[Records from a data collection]
BEGIN

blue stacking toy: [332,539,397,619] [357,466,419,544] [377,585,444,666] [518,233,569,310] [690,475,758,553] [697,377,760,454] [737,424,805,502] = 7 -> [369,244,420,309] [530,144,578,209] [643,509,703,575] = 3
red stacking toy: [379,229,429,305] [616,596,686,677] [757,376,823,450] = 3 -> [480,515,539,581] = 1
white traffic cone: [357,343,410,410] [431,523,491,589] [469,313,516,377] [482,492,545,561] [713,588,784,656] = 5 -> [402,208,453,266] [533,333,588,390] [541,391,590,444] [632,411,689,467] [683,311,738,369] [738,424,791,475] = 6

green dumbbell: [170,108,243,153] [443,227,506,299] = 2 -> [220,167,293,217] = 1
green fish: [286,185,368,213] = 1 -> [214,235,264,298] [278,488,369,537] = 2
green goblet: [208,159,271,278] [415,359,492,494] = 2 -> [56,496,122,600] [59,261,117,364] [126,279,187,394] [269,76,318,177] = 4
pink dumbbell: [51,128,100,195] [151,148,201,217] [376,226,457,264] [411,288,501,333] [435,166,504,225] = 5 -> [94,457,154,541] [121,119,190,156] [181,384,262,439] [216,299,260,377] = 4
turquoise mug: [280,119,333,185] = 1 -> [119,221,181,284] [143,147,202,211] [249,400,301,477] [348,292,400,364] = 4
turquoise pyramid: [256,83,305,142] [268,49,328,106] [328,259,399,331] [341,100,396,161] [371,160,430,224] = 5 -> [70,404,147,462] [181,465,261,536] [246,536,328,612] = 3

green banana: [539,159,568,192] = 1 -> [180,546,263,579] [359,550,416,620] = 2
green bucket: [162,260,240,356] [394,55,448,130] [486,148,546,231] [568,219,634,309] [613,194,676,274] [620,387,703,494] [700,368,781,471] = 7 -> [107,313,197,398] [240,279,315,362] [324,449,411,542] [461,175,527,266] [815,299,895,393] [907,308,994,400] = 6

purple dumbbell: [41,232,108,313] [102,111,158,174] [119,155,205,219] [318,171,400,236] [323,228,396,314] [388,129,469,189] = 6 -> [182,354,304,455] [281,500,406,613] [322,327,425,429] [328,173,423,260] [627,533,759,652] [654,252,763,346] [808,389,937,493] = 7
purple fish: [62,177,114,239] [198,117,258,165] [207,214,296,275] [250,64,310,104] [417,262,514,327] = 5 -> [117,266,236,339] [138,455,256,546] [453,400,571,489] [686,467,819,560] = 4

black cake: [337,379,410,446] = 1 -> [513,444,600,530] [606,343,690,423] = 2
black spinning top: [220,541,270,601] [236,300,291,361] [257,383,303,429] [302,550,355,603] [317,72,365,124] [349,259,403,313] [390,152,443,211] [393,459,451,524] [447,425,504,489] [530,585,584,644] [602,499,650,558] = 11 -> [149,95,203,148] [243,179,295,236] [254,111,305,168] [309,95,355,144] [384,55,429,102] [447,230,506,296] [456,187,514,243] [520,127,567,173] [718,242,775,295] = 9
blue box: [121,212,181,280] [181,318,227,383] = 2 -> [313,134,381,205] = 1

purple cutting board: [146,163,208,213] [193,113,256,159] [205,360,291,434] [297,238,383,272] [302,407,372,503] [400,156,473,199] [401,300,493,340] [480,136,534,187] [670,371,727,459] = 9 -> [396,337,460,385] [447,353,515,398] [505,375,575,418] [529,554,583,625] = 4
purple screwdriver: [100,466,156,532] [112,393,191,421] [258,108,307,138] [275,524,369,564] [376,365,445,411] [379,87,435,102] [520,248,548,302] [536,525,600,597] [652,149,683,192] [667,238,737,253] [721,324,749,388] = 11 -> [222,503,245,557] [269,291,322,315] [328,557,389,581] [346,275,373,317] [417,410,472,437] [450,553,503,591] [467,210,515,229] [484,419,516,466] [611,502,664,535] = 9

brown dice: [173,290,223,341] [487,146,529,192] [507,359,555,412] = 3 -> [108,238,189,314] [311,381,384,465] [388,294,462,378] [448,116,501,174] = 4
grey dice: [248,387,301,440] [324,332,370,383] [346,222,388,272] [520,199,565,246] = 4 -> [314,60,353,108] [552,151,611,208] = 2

END

| Directions |
Above are the records; from them, give again exactly the lines from the one containing "green banana: [539,159,568,192]" to the one containing "black cake: [337,379,410,446]", both lines included, and nothing more.

| Worked solution |
green banana: [539,159,568,192] = 1 -> [180,546,263,579] [359,550,416,620] = 2
green bucket: [162,260,240,356] [394,55,448,130] [486,148,546,231] [568,219,634,309] [613,194,676,274] [620,387,703,494] [700,368,781,471] = 7 -> [107,313,197,398] [240,279,315,362] [324,449,411,542] [461,175,527,266] [815,299,895,393] [907,308,994,400] = 6

purple dumbbell: [41,232,108,313] [102,111,158,174] [119,155,205,219] [318,171,400,236] [323,228,396,314] [388,129,469,189] = 6 -> [182,354,304,455] [281,500,406,613] [322,327,425,429] [328,173,423,260] [627,533,759,652] [654,252,763,346] [808,389,937,493] = 7
purple fish: [62,177,114,239] [198,117,258,165] [207,214,296,275] [250,64,310,104] [417,262,514,327] = 5 -> [117,266,236,339] [138,455,256,546] [453,400,571,489] [686,467,819,560] = 4

black cake: [337,379,410,446] = 1 -> [513,444,600,530] [606,343,690,423] = 2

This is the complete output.